* Aim of the task: Pick out every line in the rows below that contains the string "kern", and copy each of those lines unchanged. Case counts: a line with any other capitalization of the string does not qualify.

* Data entries:
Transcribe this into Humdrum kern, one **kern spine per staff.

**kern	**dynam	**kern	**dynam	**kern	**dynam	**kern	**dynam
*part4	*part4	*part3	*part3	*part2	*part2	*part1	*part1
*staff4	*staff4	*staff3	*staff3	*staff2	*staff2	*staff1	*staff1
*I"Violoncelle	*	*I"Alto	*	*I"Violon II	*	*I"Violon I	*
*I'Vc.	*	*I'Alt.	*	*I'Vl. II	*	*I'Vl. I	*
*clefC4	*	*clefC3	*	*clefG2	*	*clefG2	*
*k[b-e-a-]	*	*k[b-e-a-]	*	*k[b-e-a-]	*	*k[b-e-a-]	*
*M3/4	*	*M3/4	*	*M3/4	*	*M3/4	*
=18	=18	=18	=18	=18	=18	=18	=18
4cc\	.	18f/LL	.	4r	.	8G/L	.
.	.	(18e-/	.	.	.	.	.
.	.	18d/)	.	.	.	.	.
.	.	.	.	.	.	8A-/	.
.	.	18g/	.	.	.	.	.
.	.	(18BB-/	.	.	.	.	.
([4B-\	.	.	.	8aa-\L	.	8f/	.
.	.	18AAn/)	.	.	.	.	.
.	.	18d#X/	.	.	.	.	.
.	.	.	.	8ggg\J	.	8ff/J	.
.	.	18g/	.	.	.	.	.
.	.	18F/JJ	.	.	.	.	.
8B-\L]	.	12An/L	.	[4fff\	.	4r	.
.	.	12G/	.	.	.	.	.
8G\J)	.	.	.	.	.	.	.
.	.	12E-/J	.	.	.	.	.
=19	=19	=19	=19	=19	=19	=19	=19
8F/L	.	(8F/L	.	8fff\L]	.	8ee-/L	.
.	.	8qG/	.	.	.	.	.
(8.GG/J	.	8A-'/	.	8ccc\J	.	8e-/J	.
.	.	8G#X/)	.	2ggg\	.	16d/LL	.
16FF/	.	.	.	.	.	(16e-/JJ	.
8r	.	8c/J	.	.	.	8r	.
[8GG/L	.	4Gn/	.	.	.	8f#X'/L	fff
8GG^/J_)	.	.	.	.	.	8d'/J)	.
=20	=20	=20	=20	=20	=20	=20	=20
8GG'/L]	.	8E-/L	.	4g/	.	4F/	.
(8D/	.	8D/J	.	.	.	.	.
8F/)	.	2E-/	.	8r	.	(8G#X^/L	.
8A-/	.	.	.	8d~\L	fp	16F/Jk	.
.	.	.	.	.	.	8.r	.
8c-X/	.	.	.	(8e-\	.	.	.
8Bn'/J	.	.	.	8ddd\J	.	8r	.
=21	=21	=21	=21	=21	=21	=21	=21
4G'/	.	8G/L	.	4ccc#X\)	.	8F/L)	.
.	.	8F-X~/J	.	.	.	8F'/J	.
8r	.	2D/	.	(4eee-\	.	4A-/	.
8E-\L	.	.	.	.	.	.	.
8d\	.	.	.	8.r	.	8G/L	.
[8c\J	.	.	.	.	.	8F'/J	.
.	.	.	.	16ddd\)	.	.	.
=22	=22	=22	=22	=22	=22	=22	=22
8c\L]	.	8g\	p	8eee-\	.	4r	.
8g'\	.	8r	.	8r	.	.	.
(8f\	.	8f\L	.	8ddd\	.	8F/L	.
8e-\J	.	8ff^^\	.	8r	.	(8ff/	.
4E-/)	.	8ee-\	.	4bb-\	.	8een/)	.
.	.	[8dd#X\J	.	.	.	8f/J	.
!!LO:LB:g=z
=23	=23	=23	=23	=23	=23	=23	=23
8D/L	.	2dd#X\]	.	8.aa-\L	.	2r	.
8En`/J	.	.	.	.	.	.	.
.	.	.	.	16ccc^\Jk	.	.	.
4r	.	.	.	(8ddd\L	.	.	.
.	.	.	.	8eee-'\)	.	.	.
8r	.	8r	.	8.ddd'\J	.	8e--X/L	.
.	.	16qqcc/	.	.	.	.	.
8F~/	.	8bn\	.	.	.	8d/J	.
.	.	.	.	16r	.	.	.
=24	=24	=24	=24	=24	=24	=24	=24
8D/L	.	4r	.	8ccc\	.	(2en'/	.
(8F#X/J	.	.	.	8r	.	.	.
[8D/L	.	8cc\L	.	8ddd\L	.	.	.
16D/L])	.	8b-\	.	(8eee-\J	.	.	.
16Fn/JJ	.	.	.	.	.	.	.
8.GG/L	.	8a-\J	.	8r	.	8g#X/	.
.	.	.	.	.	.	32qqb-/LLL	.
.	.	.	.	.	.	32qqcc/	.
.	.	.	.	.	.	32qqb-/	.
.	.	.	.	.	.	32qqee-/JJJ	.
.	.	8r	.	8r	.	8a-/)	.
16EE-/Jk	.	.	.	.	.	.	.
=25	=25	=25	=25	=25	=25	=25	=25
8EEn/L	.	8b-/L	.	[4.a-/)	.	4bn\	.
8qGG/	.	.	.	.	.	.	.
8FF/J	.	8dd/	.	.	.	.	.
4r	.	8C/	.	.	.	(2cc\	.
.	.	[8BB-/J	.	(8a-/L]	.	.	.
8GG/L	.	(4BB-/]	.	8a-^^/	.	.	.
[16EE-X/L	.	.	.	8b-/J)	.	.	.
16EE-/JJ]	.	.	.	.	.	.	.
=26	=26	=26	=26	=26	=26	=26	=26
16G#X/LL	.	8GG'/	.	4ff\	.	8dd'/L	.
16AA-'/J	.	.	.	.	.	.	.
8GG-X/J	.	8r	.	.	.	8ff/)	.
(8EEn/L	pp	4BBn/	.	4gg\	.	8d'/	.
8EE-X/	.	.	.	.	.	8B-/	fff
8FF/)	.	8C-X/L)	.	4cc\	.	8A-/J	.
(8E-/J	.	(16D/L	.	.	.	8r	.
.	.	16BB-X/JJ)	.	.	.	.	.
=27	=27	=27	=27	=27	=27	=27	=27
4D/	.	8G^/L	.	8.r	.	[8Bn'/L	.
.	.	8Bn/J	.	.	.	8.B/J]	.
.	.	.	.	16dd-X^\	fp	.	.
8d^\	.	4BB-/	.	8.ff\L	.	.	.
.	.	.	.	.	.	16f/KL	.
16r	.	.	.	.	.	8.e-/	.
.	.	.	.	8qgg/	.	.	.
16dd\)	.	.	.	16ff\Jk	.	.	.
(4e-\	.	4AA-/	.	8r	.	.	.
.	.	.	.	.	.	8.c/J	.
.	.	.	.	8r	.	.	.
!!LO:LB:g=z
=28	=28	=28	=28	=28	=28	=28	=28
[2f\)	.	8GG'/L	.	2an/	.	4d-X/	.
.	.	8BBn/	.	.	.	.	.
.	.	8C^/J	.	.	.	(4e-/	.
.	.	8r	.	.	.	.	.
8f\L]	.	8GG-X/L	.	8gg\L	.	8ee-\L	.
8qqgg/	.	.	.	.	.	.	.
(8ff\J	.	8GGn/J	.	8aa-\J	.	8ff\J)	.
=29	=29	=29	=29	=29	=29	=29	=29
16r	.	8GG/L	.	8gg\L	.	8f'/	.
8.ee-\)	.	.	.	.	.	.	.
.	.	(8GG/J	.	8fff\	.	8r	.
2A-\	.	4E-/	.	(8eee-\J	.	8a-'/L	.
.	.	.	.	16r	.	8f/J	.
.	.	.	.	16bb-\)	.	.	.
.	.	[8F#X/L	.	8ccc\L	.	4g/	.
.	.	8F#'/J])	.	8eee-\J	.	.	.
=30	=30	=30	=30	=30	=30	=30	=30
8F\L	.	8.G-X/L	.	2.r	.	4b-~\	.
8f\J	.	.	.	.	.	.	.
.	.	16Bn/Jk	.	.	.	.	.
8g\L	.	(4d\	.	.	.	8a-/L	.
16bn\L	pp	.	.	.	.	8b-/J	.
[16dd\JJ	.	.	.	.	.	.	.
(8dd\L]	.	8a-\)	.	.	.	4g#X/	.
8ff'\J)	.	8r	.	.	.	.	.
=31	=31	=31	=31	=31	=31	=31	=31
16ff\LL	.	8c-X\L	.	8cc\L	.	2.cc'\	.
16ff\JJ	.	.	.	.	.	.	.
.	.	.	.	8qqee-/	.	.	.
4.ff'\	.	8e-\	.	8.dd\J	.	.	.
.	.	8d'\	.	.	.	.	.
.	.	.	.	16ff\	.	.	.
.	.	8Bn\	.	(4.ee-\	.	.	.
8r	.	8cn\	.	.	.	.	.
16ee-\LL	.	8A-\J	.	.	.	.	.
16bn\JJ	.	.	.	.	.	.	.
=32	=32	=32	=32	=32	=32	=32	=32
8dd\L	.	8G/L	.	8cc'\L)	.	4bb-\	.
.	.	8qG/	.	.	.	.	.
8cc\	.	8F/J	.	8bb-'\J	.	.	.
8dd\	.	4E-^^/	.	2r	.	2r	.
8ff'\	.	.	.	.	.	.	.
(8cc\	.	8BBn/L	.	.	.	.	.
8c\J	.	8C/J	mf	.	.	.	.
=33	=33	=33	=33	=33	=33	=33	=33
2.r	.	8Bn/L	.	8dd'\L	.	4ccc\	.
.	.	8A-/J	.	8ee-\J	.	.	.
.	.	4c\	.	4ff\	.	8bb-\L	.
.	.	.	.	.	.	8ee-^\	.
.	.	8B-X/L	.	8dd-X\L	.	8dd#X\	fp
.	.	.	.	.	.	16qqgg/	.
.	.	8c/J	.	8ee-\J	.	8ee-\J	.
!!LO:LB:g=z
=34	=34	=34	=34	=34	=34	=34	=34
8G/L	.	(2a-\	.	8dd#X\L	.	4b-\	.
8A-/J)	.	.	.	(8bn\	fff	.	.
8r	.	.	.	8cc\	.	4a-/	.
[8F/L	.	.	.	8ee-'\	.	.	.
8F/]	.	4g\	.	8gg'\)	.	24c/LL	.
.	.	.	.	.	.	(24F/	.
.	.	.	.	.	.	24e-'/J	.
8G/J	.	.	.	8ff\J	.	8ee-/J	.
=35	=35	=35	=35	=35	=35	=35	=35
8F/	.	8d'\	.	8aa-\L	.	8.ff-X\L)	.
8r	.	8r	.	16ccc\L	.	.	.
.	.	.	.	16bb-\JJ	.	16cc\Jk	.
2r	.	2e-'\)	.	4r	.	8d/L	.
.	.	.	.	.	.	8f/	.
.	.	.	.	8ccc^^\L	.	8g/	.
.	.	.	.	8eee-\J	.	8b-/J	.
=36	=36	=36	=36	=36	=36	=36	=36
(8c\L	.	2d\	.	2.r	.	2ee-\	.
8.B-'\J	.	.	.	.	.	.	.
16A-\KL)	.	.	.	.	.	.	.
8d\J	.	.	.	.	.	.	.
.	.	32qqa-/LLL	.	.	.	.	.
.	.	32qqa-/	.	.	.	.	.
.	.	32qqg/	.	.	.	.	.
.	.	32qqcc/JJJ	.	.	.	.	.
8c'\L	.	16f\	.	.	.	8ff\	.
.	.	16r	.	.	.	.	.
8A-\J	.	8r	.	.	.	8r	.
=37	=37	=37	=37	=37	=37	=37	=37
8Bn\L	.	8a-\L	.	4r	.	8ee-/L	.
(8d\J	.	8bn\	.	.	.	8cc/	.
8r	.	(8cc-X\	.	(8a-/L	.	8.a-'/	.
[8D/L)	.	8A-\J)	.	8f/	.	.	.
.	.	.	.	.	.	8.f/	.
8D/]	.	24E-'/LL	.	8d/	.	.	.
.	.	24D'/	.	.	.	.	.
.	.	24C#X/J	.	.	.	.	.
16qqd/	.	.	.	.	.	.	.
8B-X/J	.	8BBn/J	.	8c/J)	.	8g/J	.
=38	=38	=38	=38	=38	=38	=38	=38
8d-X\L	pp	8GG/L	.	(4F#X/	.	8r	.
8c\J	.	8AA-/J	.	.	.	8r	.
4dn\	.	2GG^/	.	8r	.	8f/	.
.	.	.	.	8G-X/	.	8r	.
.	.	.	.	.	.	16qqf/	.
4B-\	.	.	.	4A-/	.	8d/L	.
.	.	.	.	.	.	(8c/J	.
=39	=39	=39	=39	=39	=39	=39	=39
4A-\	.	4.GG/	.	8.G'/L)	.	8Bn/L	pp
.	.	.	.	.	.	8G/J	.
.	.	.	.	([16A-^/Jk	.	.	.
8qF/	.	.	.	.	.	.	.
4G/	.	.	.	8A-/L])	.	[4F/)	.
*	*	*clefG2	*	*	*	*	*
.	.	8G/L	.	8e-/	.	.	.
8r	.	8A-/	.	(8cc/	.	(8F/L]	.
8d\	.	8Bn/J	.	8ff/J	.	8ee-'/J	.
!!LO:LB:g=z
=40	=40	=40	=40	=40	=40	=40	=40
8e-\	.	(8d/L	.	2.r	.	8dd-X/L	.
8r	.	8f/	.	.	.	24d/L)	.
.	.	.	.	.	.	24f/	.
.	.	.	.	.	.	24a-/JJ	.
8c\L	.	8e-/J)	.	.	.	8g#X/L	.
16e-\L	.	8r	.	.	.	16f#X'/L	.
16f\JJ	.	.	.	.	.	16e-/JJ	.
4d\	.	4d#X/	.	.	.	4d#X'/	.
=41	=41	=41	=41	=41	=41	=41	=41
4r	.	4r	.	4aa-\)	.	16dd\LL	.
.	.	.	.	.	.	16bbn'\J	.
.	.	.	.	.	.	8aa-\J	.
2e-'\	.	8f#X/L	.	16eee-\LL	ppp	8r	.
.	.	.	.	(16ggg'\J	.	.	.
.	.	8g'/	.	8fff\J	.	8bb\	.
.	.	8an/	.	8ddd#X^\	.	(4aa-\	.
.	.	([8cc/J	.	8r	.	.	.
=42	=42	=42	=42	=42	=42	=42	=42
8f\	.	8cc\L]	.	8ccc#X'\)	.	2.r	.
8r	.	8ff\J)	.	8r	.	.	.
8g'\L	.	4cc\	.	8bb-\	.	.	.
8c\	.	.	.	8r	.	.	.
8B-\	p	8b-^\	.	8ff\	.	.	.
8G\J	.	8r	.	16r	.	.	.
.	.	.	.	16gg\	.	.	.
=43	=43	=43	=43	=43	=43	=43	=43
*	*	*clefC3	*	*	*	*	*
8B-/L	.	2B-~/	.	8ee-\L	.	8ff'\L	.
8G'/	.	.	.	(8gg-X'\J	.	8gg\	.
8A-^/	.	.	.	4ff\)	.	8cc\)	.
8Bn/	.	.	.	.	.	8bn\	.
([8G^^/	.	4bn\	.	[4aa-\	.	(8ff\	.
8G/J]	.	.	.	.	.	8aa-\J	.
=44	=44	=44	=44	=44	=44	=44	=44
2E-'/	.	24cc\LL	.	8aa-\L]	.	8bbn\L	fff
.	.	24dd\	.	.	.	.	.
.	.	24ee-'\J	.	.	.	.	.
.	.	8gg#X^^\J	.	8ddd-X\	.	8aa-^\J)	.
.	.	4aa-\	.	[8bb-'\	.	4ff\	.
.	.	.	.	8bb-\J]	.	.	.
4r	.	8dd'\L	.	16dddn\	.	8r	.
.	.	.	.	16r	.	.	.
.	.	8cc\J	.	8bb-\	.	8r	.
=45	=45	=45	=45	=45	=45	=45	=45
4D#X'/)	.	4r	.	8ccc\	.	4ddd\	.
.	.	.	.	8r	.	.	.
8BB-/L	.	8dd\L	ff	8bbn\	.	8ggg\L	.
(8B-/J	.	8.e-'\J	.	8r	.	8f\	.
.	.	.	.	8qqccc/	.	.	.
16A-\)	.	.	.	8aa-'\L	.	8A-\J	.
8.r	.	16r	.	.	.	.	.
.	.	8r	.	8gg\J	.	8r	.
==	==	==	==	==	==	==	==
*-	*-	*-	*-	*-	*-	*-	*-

* Answer in full:
Transcribe this into Humdrum kern, one **kern spine per staff.
**kern	**dynam	**kern	**dynam	**kern	**dynam	**kern	**dynam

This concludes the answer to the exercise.